# [Supplied data]
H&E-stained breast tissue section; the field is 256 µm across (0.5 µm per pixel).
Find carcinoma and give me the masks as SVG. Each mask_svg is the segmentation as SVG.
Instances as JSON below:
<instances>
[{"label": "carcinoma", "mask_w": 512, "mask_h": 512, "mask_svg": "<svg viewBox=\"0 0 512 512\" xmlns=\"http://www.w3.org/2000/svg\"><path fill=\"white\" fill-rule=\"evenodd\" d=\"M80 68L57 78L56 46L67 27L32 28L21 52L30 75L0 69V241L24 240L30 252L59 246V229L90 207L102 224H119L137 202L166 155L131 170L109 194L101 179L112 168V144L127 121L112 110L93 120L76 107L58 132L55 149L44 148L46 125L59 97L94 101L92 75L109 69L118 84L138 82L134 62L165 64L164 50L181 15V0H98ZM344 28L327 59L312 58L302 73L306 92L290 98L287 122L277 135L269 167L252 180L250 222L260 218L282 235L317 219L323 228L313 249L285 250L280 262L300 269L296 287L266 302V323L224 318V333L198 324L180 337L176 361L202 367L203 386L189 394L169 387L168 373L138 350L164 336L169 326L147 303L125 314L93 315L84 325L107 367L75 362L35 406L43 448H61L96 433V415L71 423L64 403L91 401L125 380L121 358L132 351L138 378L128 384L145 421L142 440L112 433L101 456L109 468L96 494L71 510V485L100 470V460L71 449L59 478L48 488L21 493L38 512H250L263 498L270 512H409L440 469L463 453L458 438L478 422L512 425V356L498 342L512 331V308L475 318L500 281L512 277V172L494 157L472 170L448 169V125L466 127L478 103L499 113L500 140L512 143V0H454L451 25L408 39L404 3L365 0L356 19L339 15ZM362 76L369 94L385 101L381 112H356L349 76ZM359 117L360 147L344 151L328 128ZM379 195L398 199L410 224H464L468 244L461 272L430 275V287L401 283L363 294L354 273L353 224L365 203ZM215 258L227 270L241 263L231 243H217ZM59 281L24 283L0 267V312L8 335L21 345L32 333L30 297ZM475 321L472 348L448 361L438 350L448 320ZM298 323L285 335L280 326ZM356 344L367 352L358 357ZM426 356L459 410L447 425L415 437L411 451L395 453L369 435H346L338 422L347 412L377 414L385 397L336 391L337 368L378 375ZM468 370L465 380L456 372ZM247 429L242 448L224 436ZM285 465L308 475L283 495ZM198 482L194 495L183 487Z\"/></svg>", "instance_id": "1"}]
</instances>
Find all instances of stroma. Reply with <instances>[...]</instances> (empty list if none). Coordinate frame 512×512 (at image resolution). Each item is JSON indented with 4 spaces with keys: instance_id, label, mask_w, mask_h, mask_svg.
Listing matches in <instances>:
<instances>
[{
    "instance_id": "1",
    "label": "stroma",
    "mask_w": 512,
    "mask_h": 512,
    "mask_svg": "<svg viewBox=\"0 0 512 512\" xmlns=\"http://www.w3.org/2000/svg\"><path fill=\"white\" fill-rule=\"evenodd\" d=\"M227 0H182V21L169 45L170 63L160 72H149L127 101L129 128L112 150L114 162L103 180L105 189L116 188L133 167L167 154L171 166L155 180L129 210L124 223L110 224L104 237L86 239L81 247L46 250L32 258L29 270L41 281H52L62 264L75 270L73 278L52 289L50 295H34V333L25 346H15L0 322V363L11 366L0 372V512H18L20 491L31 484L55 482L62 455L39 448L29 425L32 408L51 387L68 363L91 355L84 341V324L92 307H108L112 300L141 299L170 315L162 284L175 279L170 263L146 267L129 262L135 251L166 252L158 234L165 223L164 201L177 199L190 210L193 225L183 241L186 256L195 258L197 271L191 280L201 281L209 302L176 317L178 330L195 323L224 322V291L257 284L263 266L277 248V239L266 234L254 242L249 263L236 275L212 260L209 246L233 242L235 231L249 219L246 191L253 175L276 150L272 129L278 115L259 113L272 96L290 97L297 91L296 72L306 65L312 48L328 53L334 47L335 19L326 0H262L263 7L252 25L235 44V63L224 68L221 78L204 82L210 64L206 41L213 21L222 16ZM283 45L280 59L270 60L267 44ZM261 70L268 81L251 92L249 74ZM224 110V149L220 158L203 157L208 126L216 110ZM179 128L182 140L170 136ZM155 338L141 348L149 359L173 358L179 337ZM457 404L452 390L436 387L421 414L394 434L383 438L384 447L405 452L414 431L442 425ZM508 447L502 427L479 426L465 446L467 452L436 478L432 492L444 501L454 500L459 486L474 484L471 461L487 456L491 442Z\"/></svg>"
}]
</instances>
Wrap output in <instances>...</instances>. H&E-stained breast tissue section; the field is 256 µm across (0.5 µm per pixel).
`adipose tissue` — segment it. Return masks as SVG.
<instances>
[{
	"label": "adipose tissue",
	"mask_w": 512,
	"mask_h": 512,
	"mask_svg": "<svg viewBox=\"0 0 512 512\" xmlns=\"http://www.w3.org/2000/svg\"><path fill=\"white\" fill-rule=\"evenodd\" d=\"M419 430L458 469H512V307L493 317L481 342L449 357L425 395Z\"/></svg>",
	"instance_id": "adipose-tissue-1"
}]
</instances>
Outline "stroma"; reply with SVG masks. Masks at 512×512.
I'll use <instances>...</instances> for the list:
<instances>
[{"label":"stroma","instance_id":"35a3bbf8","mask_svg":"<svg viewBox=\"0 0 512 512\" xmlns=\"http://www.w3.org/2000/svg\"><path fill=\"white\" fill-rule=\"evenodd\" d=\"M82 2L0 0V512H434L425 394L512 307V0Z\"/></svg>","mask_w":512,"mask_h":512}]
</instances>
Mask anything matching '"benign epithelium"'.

# [Problem to solve]
Gather each line from the listing above that holds "field".

# [Response to the task]
H&E-stained breast tissue section; the field is 256 µm across (0.5 µm per pixel).
Wrap output in <instances>...</instances>. H&E-stained breast tissue section; the field is 256 µm across (0.5 µm per pixel).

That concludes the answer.